### Exercise aim
Retrieve all lines below that have the string "none".

───── Entries shown

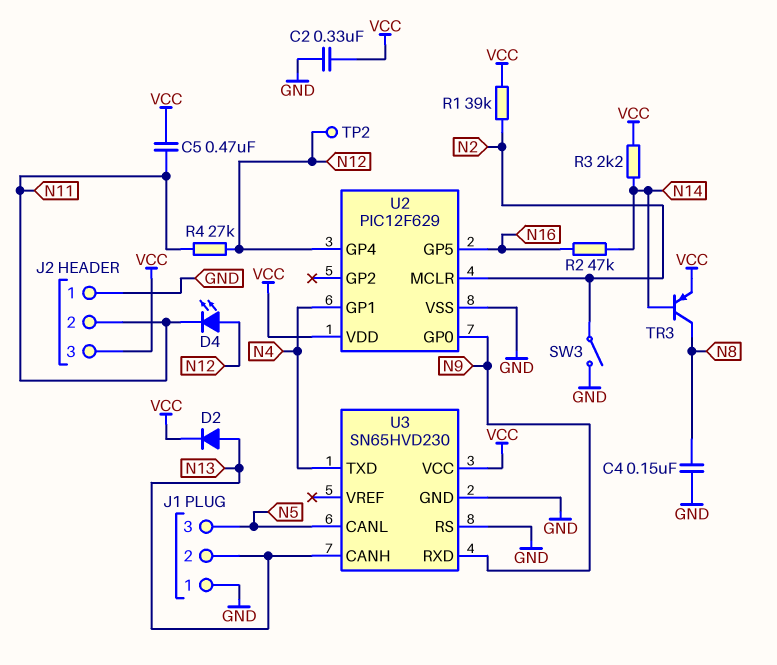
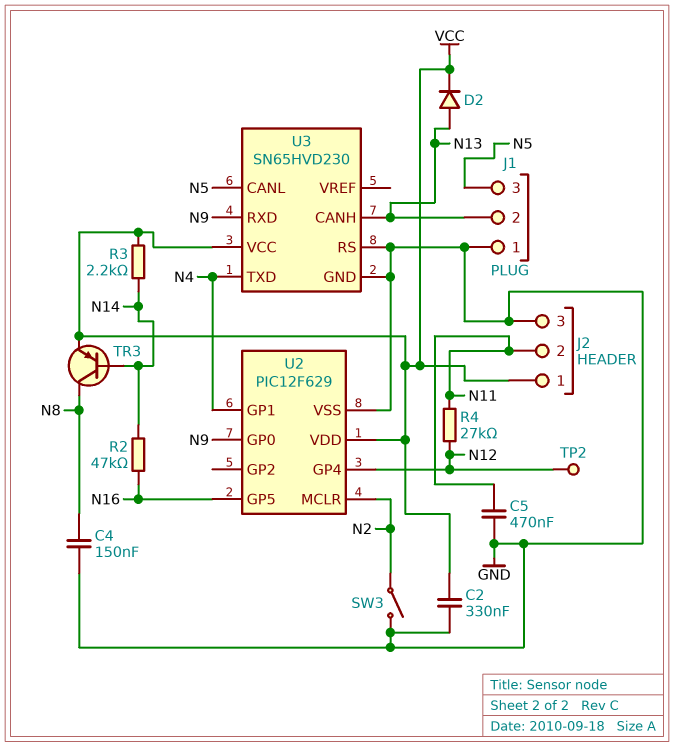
C5: 470nF (N11, VCC) -> 470nF (GND, N11)
D4: LED (A N12, K N11) -> none
J2 pin 1: GND -> VCC
J2 pin 3: VCC -> GND
R1: 39k (N2, VCC) -> none

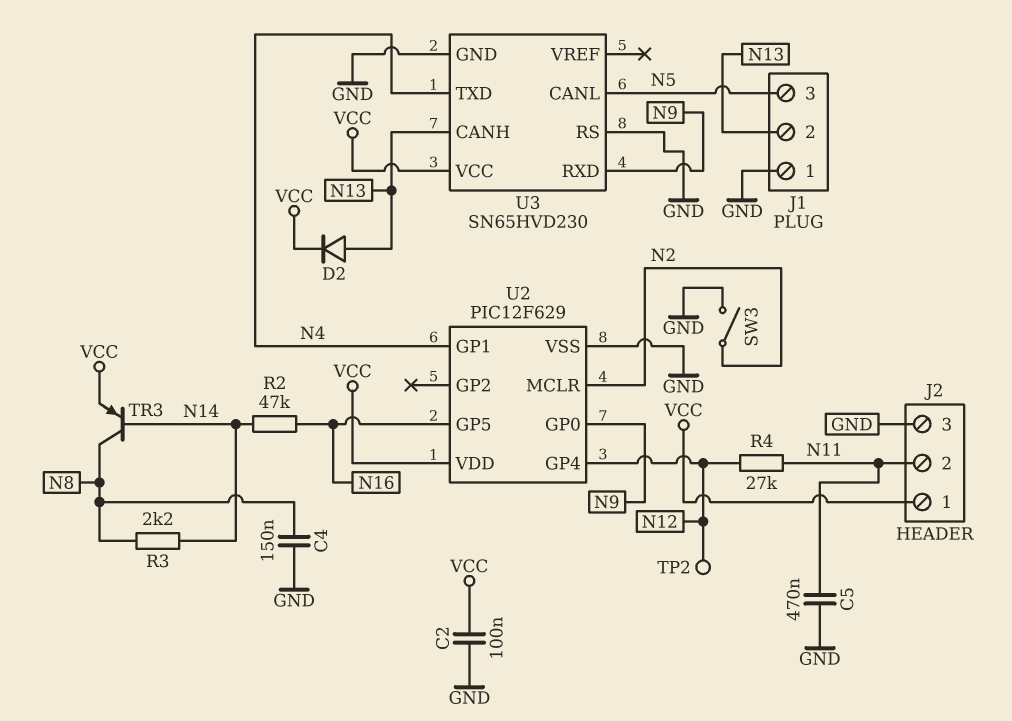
C2: 330nF (GND, VCC) -> 100nF (GND, VCC)
R3: 2.2k (N14, VCC) -> 2.2k (N8, N14)

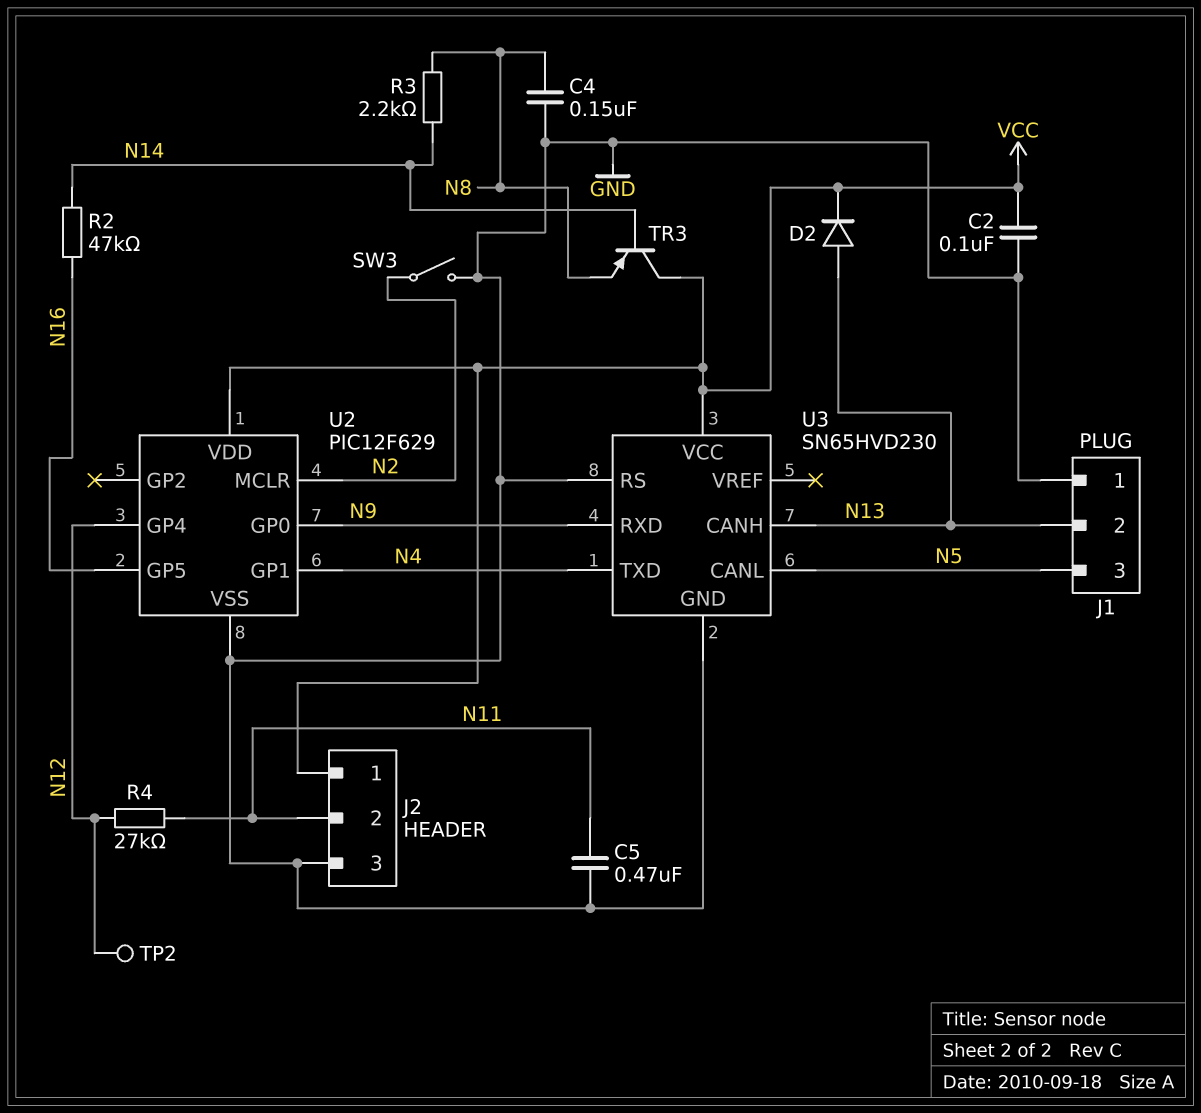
TR3: PNP (B N14, C N8, E VCC) -> PNP (B N14, C VCC, E N8)

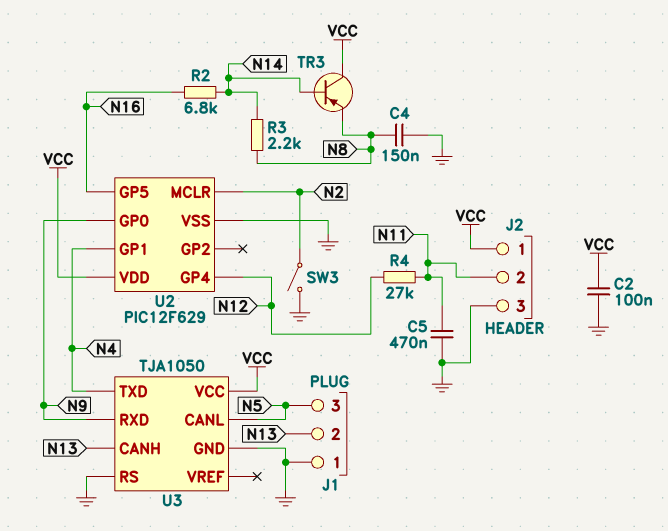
D2: diode (A N13, K VCC) -> none
R2: 47k (N14, N16) -> 6.8k (N14, N16)
TP2: test point (N12) -> none
U3: SN65HVD230 -> TJA1050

──────────

### Solution to this exercise
D4: LED (A N12, K N11) -> none
R1: 39k (N2, VCC) -> none
D2: diode (A N13, K VCC) -> none
TP2: test point (N12) -> none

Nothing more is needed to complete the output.